■ **TASK INSTRUCTIONS**: Go line by line through the data below and work out how many lines contain "watering"; the answer is that number alone.

■ **RECORDED DATA**:
Segment Open

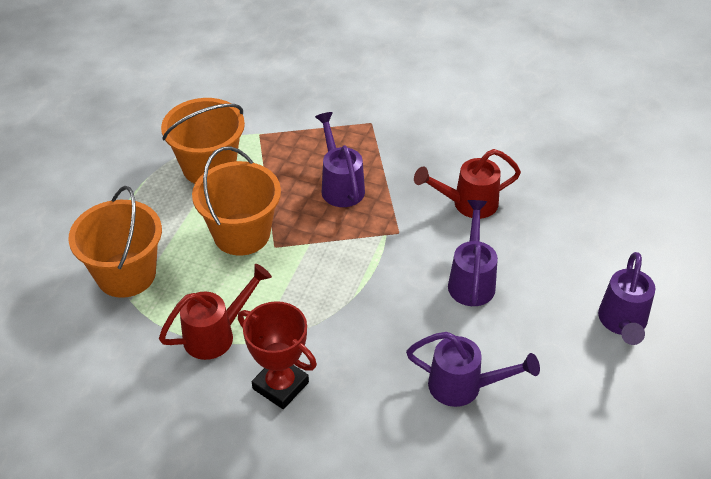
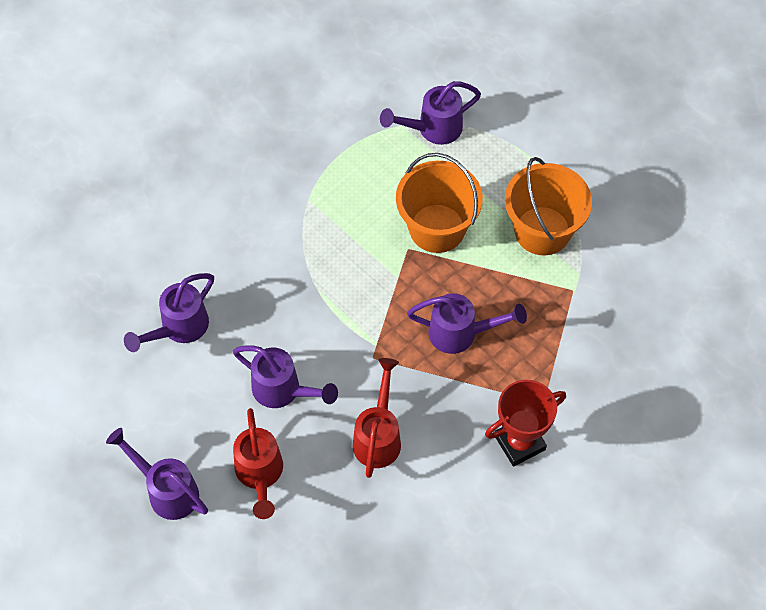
camera: 115 degrees right, 15 degrees up
(126, 274) = (432, 129): orange bucket -> purple watering can
(217, 334) = (331, 174): red watering can -> red watering can (260, 475)
(280, 385) = (255, 200): red trophy -> red trophy (519, 443)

Segment Closed

■ **ANSWER TO THIS EXERCISE**: 2